__YOUR INSTRUCTIONS__
What you give back should be exactly the lines from the one with "SCALE: HX711 -> CS1237" through the end of the data, without the pictures.

** SOURCE MATERIAL follows **

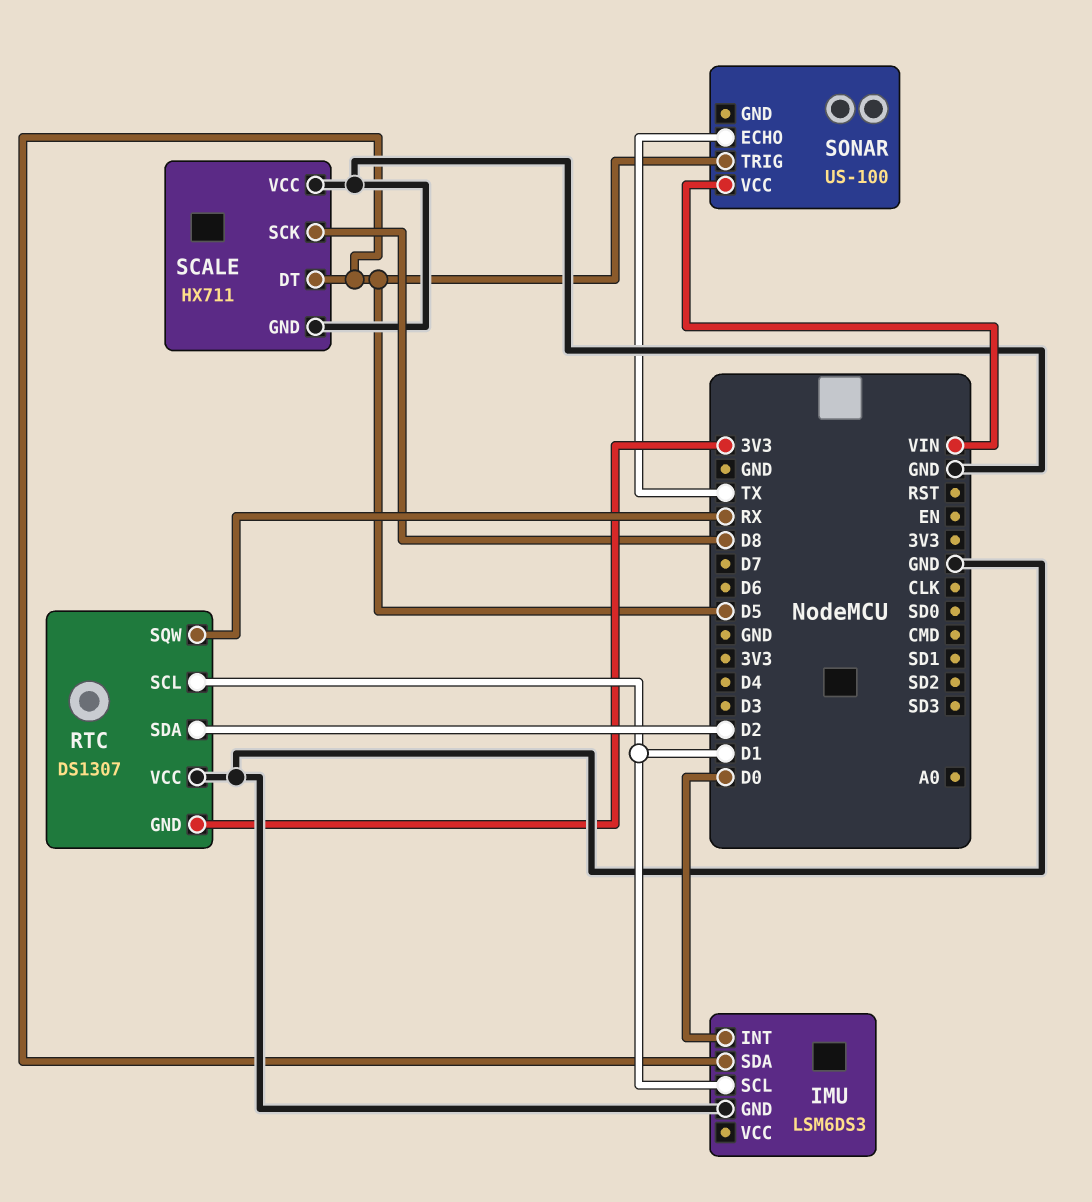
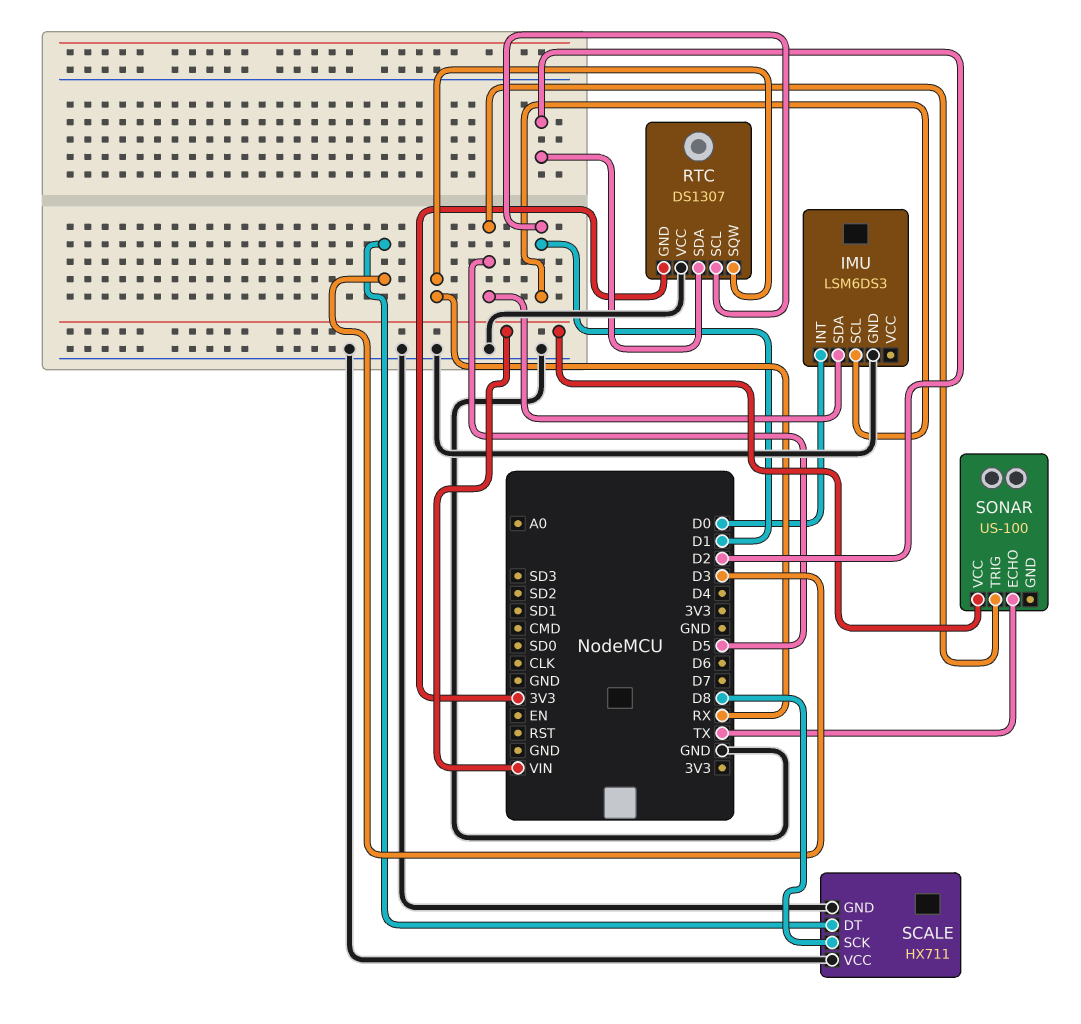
SCALE pin DT: D5 -> D3

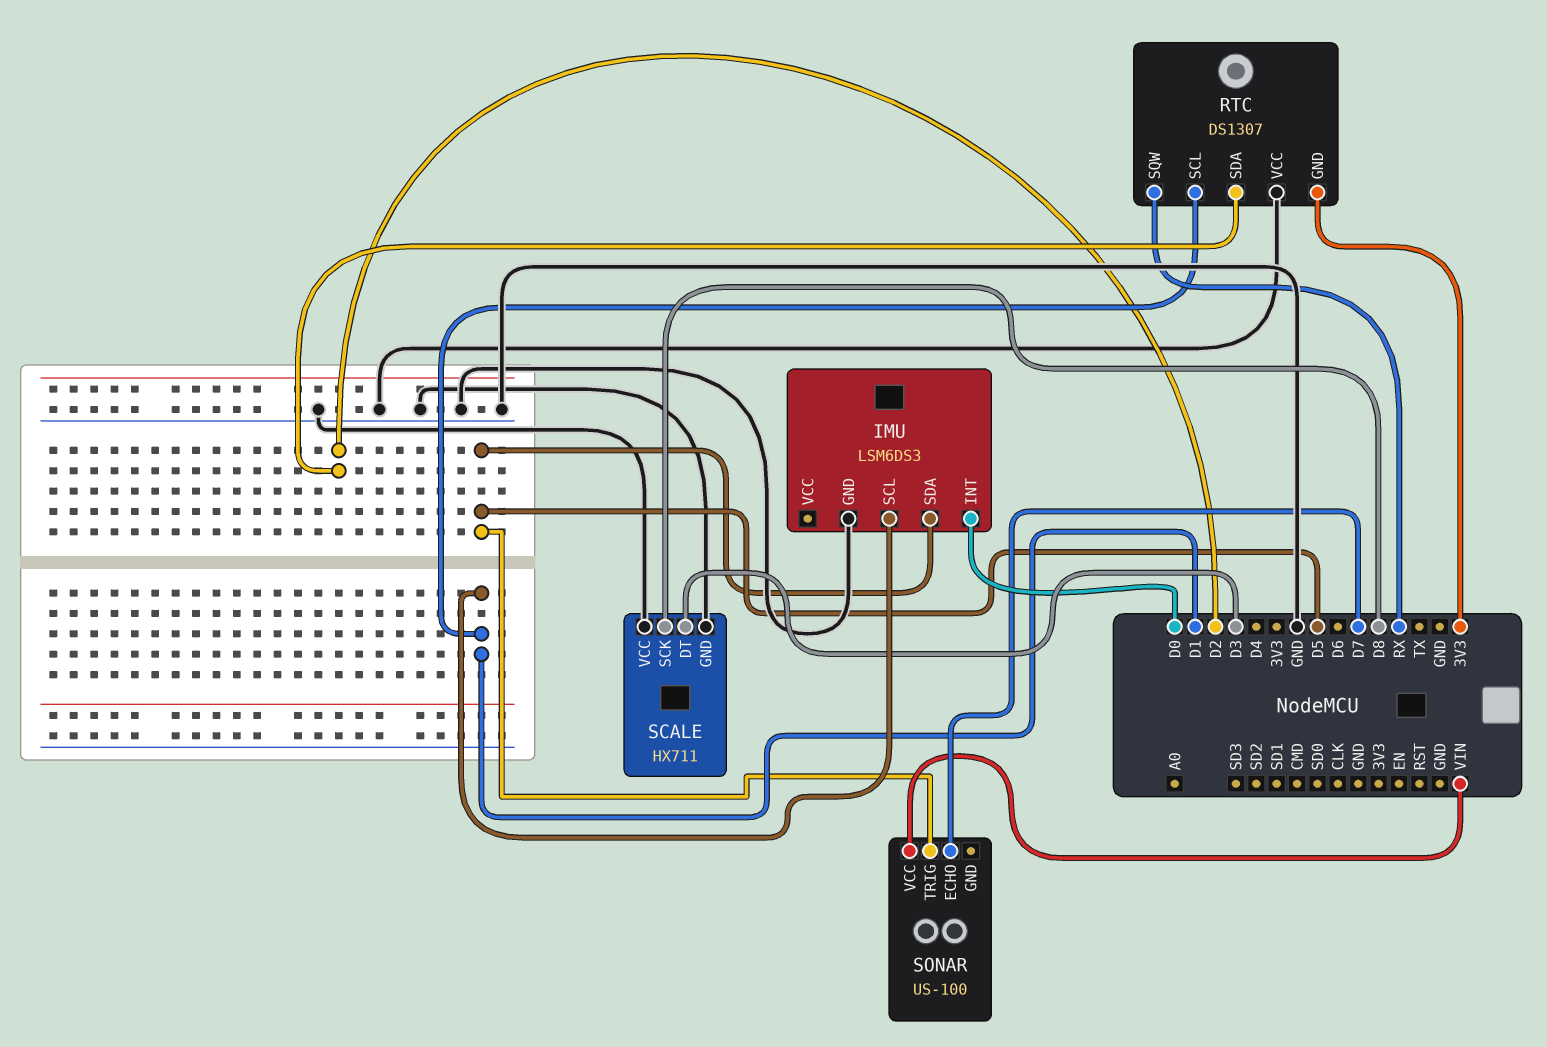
SONAR pin ECHO: TX -> D7

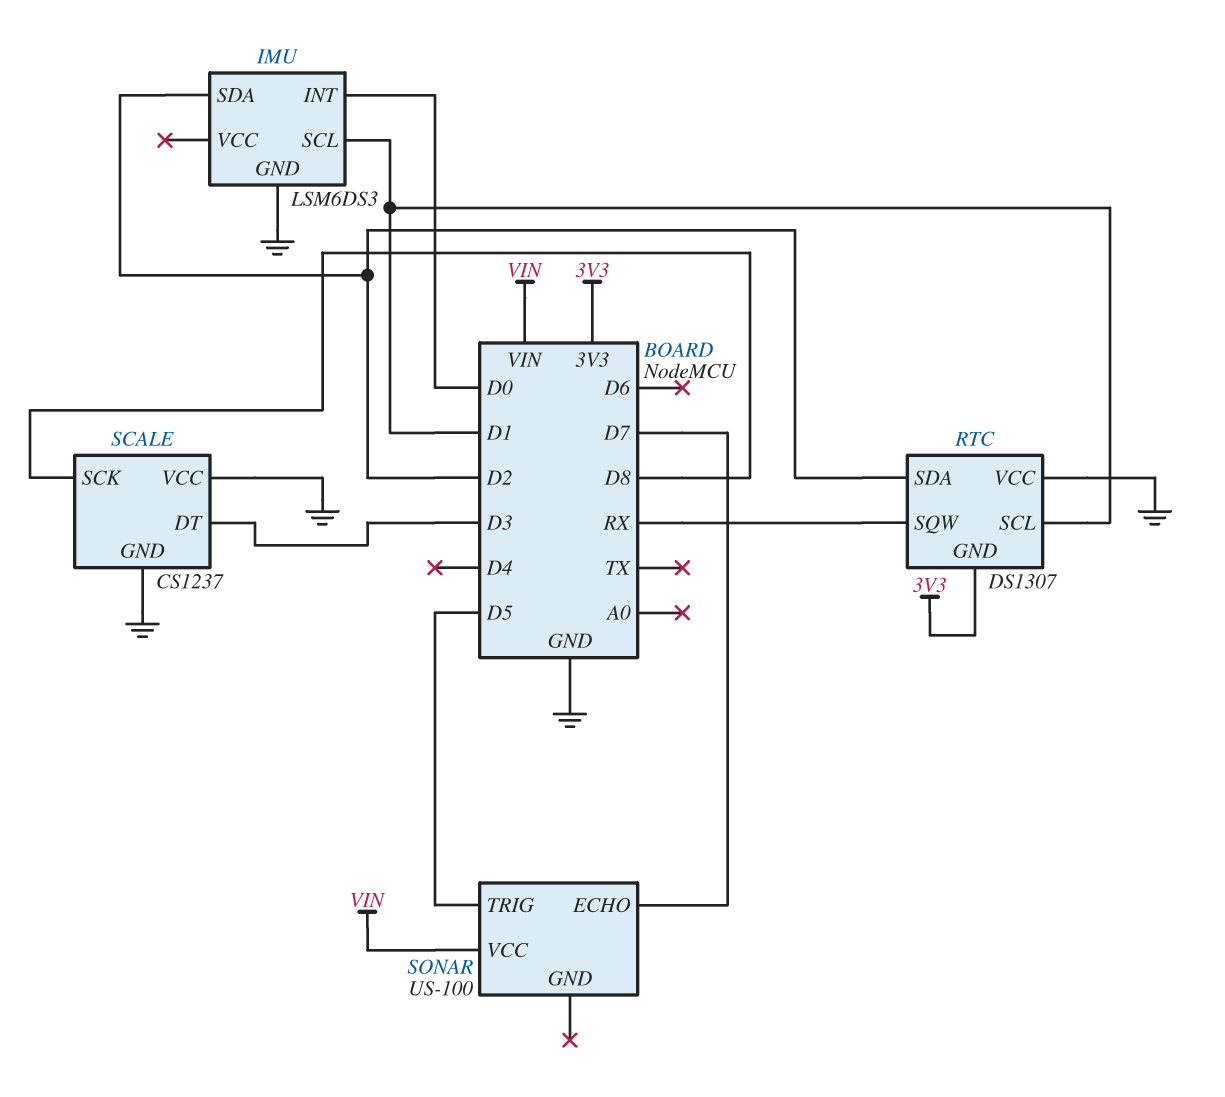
IMU pin SDA: D5 -> D2
SCALE: HX711 -> CS1237

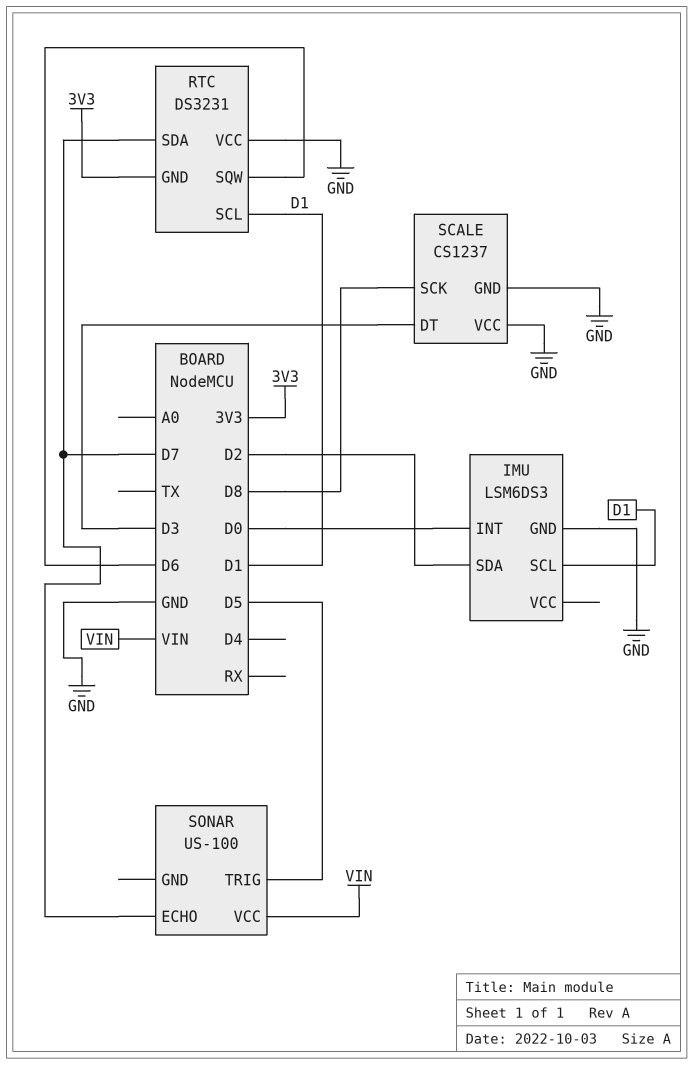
RTC: DS1307 -> DS3231
RTC pin SDA: D2 -> D7
RTC pin SQW: RX -> D6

** End of SOURCE MATERIAL **

__RESPONSE AREA__
SCALE: HX711 -> CS1237

RTC: DS1307 -> DS3231
RTC pin SDA: D2 -> D7
RTC pin SQW: RX -> D6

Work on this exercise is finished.